YOUR TASK -
Every line in the following data that has "orange" counts toward the total; state that total alone.

Items listed in a dataset:

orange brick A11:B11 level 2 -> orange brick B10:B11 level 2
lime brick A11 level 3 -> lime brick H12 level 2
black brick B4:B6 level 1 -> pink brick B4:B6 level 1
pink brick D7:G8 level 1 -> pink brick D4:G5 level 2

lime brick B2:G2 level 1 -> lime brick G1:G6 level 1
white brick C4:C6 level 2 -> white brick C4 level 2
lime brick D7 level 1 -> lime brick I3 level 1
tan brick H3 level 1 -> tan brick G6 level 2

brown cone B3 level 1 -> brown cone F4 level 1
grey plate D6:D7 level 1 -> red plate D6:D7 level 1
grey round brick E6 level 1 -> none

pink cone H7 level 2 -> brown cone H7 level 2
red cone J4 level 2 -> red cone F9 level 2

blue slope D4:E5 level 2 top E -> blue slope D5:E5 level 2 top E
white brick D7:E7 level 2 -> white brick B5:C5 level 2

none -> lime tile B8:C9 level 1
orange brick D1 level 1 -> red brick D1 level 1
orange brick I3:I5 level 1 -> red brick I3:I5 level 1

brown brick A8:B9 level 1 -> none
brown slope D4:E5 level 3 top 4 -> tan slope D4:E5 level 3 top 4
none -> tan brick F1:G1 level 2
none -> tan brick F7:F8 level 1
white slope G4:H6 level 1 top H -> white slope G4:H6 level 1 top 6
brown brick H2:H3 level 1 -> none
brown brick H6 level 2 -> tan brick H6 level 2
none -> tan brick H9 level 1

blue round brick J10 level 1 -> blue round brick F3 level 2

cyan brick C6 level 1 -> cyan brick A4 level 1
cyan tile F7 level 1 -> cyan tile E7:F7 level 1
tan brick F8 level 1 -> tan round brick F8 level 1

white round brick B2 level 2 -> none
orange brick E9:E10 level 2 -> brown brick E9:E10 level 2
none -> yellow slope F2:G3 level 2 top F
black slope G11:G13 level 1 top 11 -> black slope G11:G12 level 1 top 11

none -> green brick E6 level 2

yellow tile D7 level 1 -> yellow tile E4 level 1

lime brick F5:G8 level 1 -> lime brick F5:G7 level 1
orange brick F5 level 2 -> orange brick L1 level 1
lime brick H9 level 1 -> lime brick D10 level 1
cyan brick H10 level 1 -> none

FINISHED TASK -
5